- Aim of the task -
Copy out the data below from the line containing "blue 1x1 brick" to the line containing "purple 1x1 brick [92,296,130,347]", both lines included, with all images left out.

- Material shown -
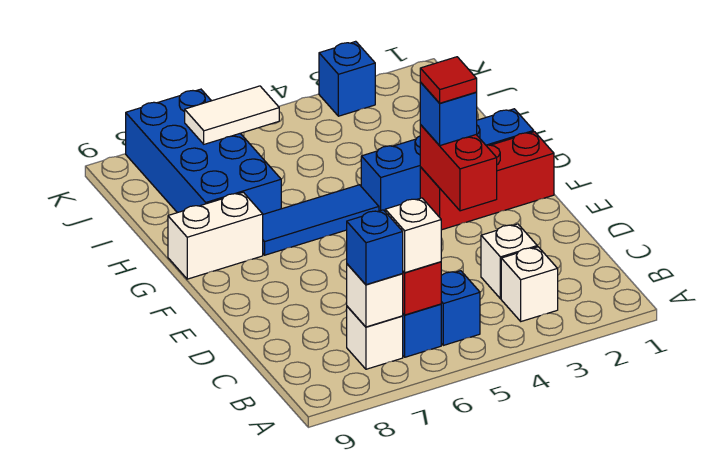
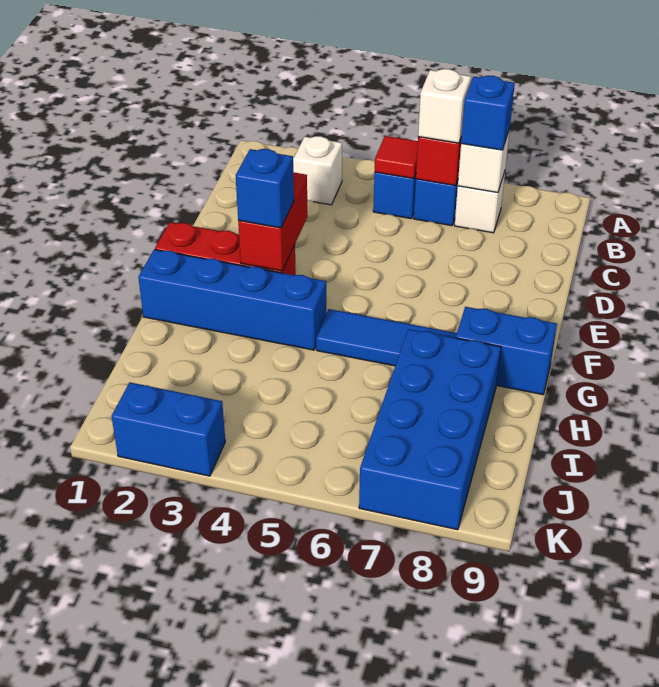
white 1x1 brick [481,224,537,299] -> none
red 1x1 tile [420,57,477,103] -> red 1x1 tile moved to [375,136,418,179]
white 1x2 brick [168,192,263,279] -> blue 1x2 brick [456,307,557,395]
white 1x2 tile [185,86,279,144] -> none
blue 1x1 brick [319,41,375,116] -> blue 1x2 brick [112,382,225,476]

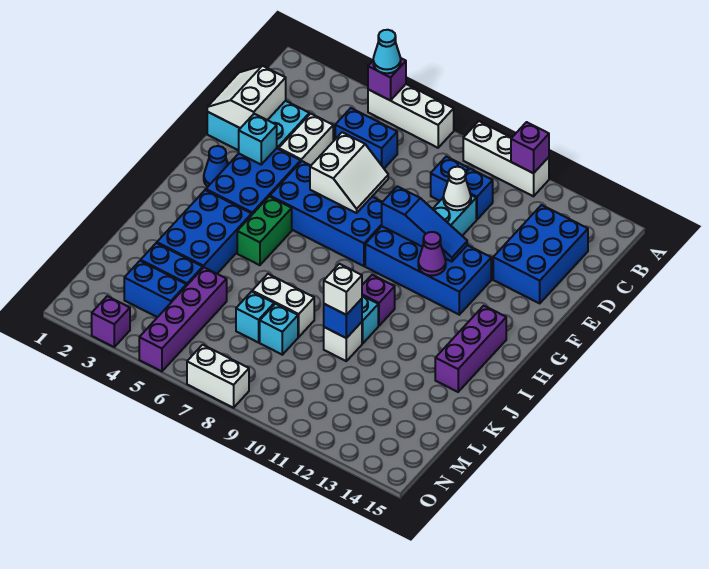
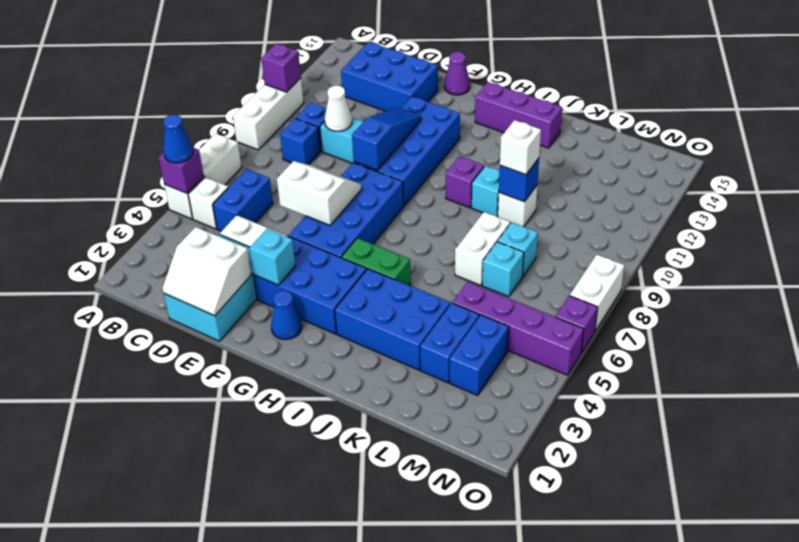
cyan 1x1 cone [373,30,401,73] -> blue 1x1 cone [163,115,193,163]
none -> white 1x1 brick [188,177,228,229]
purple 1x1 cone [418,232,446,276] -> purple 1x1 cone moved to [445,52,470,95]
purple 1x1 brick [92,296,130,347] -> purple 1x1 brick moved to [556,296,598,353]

==

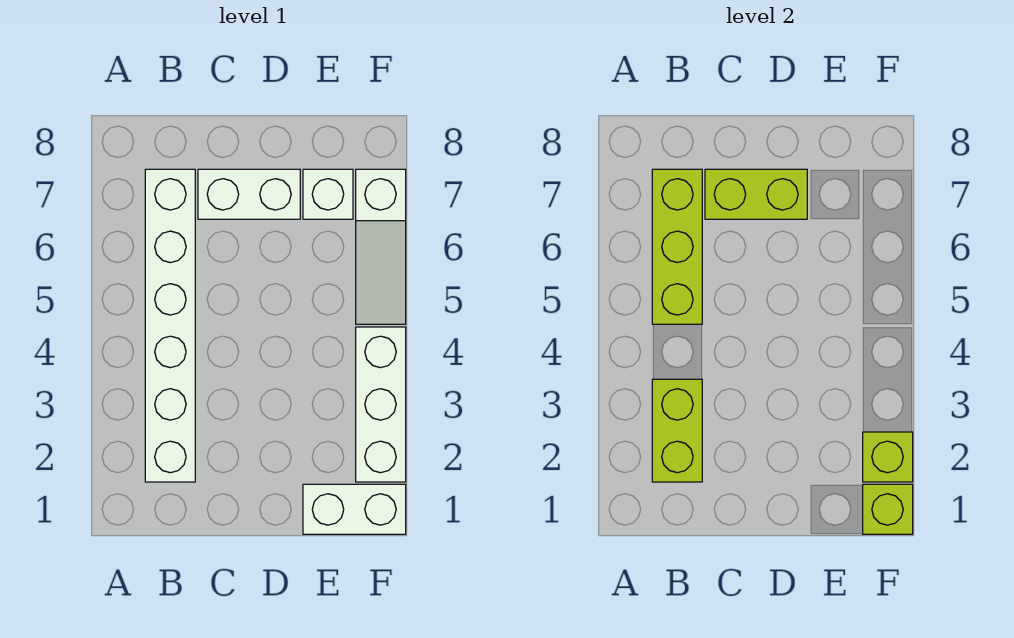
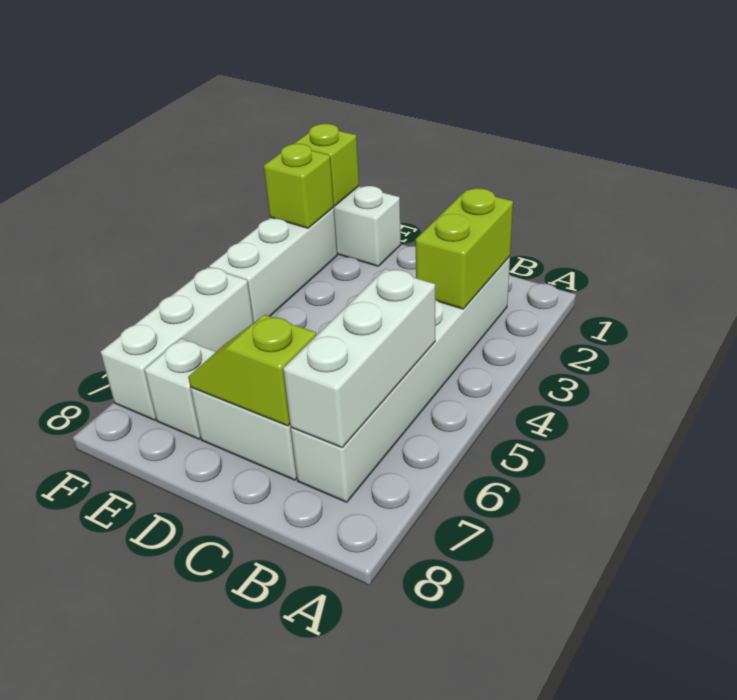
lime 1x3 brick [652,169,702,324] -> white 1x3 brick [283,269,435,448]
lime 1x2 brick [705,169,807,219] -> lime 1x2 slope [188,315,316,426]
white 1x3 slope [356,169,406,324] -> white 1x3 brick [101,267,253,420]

==

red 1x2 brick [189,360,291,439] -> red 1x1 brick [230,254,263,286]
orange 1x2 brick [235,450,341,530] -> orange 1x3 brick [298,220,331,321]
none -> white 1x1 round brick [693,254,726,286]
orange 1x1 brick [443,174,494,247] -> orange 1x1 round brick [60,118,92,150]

- Answer to this exercise -
blue 1x1 brick [319,41,375,116] -> blue 1x2 brick [112,382,225,476]

cyan 1x1 cone [373,30,401,73] -> blue 1x1 cone [163,115,193,163]
none -> white 1x1 brick [188,177,228,229]
purple 1x1 cone [418,232,446,276] -> purple 1x1 cone moved to [445,52,470,95]
purple 1x1 brick [92,296,130,347] -> purple 1x1 brick moved to [556,296,598,353]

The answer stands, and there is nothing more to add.